YOUR ASSIGNMENT
Write each entry out again exactly as it was given.

___ RECORDED DATA ___

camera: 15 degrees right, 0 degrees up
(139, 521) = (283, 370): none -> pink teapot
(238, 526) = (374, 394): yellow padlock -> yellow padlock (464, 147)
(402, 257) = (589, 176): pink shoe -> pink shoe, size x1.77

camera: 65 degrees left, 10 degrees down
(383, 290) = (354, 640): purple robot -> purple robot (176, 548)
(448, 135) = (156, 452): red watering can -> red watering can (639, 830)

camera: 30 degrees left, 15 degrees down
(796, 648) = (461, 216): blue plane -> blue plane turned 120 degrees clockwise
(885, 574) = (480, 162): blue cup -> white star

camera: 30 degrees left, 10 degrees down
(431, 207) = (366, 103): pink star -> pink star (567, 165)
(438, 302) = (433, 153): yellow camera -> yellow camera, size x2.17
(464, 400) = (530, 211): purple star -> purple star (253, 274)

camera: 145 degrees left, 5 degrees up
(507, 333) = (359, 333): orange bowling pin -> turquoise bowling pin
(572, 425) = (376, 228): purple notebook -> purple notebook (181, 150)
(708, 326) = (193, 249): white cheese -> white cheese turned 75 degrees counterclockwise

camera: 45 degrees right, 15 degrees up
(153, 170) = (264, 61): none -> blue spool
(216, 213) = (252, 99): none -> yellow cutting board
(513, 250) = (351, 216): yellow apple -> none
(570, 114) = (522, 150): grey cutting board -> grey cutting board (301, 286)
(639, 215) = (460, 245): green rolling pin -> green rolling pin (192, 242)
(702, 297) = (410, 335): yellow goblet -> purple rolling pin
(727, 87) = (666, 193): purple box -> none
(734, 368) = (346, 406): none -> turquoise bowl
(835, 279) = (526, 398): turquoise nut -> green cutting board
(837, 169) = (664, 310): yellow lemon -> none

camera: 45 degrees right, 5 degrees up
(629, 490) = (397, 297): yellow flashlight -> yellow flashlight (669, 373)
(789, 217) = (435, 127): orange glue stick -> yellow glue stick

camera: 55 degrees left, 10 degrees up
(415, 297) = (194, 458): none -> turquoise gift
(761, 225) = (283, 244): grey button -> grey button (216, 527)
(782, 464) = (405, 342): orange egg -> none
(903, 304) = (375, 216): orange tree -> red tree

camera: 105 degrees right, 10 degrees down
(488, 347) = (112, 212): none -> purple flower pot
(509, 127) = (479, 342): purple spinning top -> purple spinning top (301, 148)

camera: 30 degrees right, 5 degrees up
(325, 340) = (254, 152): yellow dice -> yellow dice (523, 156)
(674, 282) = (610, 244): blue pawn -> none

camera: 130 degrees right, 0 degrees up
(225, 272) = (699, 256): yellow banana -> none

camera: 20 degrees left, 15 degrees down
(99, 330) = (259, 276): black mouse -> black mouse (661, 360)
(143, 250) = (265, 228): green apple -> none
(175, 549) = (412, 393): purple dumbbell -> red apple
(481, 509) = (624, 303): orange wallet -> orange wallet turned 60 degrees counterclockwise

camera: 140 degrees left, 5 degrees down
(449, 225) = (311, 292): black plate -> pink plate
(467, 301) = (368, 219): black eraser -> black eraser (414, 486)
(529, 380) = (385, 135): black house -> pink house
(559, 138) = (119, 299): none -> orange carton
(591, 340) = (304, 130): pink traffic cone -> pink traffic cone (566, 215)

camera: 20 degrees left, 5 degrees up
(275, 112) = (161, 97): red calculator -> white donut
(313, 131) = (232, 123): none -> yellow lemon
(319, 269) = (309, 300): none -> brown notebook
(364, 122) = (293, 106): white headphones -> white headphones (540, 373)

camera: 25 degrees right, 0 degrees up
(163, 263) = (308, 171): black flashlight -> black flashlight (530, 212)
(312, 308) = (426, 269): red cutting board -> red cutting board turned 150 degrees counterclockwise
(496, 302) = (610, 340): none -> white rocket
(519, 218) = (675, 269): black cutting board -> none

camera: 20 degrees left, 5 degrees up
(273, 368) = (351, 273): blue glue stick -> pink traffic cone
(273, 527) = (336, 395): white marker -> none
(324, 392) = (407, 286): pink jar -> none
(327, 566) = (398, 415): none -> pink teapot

___

EXPECTED OUTPUT
camera: 15 degrees right, 0 degrees up
(139, 521) = (283, 370): none -> pink teapot
(238, 526) = (374, 394): yellow padlock -> yellow padlock (464, 147)
(402, 257) = (589, 176): pink shoe -> pink shoe, size x1.77

camera: 65 degrees left, 10 degrees down
(383, 290) = (354, 640): purple robot -> purple robot (176, 548)
(448, 135) = (156, 452): red watering can -> red watering can (639, 830)

camera: 30 degrees left, 15 degrees down
(796, 648) = (461, 216): blue plane -> blue plane turned 120 degrees clockwise
(885, 574) = (480, 162): blue cup -> white star

camera: 30 degrees left, 10 degrees down
(431, 207) = (366, 103): pink star -> pink star (567, 165)
(438, 302) = (433, 153): yellow camera -> yellow camera, size x2.17
(464, 400) = (530, 211): purple star -> purple star (253, 274)

camera: 145 degrees left, 5 degrees up
(507, 333) = (359, 333): orange bowling pin -> turquoise bowling pin
(572, 425) = (376, 228): purple notebook -> purple notebook (181, 150)
(708, 326) = (193, 249): white cheese -> white cheese turned 75 degrees counterclockwise

camera: 45 degrees right, 15 degrees up
(153, 170) = (264, 61): none -> blue spool
(216, 213) = (252, 99): none -> yellow cutting board
(513, 250) = (351, 216): yellow apple -> none
(570, 114) = (522, 150): grey cutting board -> grey cutting board (301, 286)
(639, 215) = (460, 245): green rolling pin -> green rolling pin (192, 242)
(702, 297) = (410, 335): yellow goblet -> purple rolling pin
(727, 87) = (666, 193): purple box -> none
(734, 368) = (346, 406): none -> turquoise bowl
(835, 279) = (526, 398): turquoise nut -> green cutting board
(837, 169) = (664, 310): yellow lemon -> none

camera: 45 degrees right, 5 degrees up
(629, 490) = (397, 297): yellow flashlight -> yellow flashlight (669, 373)
(789, 217) = (435, 127): orange glue stick -> yellow glue stick

camera: 55 degrees left, 10 degrees up
(415, 297) = (194, 458): none -> turquoise gift
(761, 225) = (283, 244): grey button -> grey button (216, 527)
(782, 464) = (405, 342): orange egg -> none
(903, 304) = (375, 216): orange tree -> red tree

camera: 105 degrees right, 10 degrees down
(488, 347) = (112, 212): none -> purple flower pot
(509, 127) = (479, 342): purple spinning top -> purple spinning top (301, 148)

camera: 30 degrees right, 5 degrees up
(325, 340) = (254, 152): yellow dice -> yellow dice (523, 156)
(674, 282) = (610, 244): blue pawn -> none

camera: 130 degrees right, 0 degrees up
(225, 272) = (699, 256): yellow banana -> none

camera: 20 degrees left, 15 degrees down
(99, 330) = (259, 276): black mouse -> black mouse (661, 360)
(143, 250) = (265, 228): green apple -> none
(175, 549) = (412, 393): purple dumbbell -> red apple
(481, 509) = (624, 303): orange wallet -> orange wallet turned 60 degrees counterclockwise

camera: 140 degrees left, 5 degrees down
(449, 225) = (311, 292): black plate -> pink plate
(467, 301) = (368, 219): black eraser -> black eraser (414, 486)
(529, 380) = (385, 135): black house -> pink house
(559, 138) = (119, 299): none -> orange carton
(591, 340) = (304, 130): pink traffic cone -> pink traffic cone (566, 215)

camera: 20 degrees left, 5 degrees up
(275, 112) = (161, 97): red calculator -> white donut
(313, 131) = (232, 123): none -> yellow lemon
(319, 269) = (309, 300): none -> brown notebook
(364, 122) = (293, 106): white headphones -> white headphones (540, 373)

camera: 25 degrees right, 0 degrees up
(163, 263) = (308, 171): black flashlight -> black flashlight (530, 212)
(312, 308) = (426, 269): red cutting board -> red cutting board turned 150 degrees counterclockwise
(496, 302) = (610, 340): none -> white rocket
(519, 218) = (675, 269): black cutting board -> none

camera: 20 degrees left, 5 degrees up
(273, 368) = (351, 273): blue glue stick -> pink traffic cone
(273, 527) = (336, 395): white marker -> none
(324, 392) = (407, 286): pink jar -> none
(327, 566) = (398, 415): none -> pink teapot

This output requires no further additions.